§ What you are asked to do: Report the count of lines containing the word "right" in the entries below, and nothing more.
####################
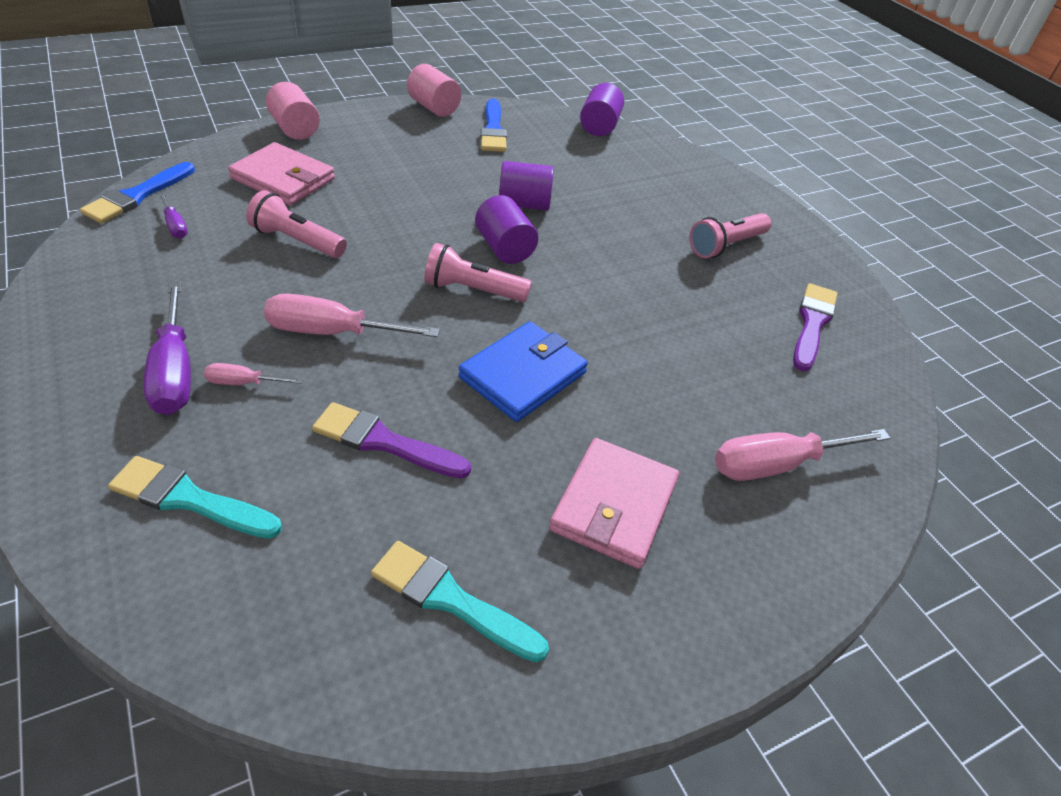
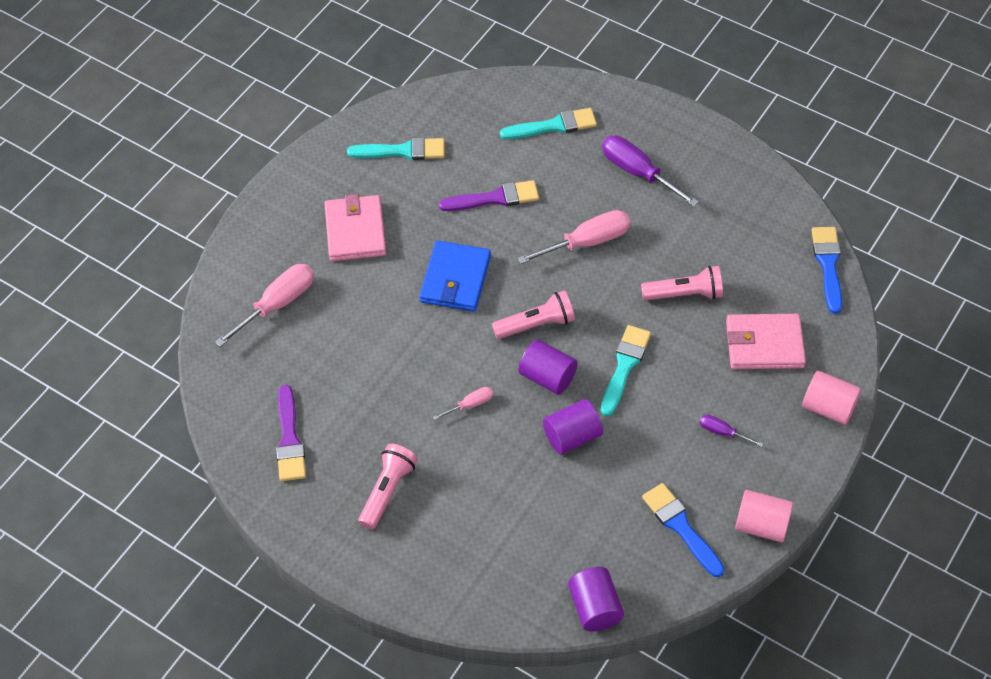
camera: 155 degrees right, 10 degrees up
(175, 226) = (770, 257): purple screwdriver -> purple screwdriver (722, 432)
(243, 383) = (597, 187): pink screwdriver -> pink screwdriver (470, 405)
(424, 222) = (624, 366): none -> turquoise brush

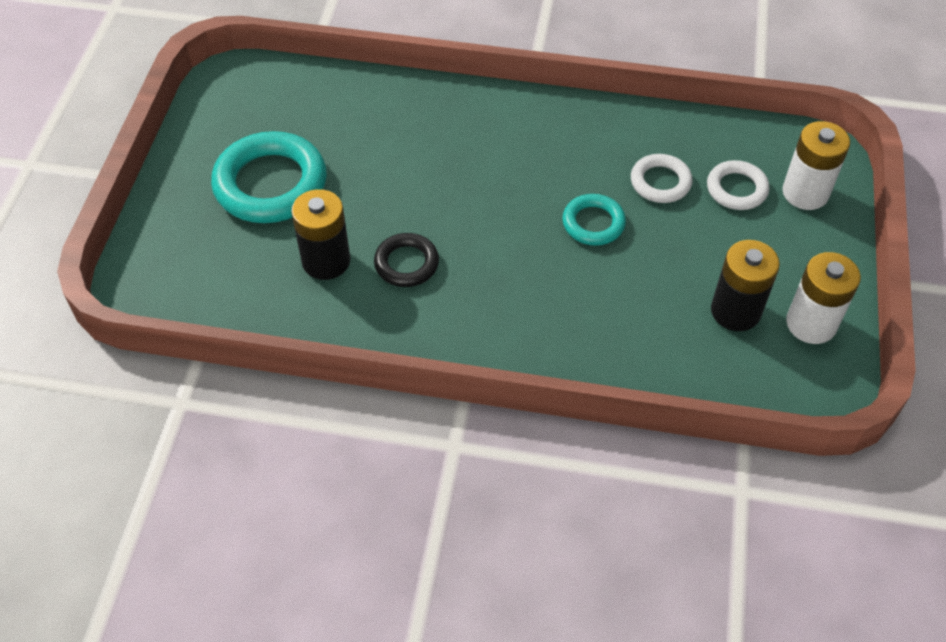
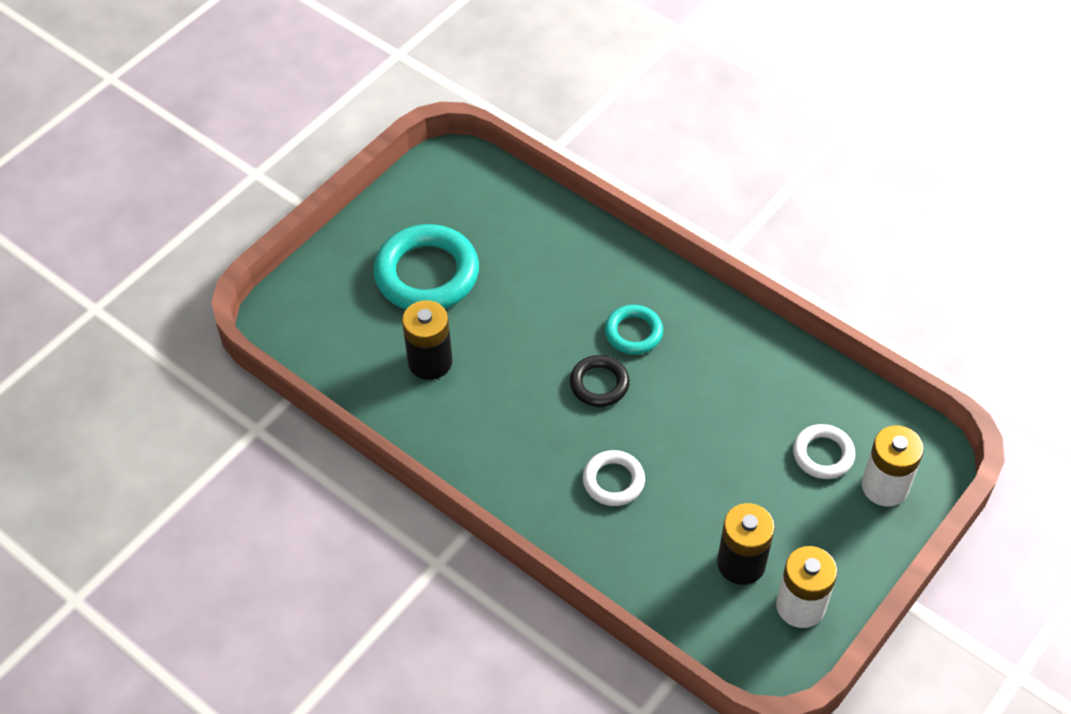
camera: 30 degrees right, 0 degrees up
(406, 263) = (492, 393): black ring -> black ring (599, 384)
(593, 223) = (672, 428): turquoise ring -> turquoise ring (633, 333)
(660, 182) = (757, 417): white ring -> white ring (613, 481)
####################
§ Reply: 2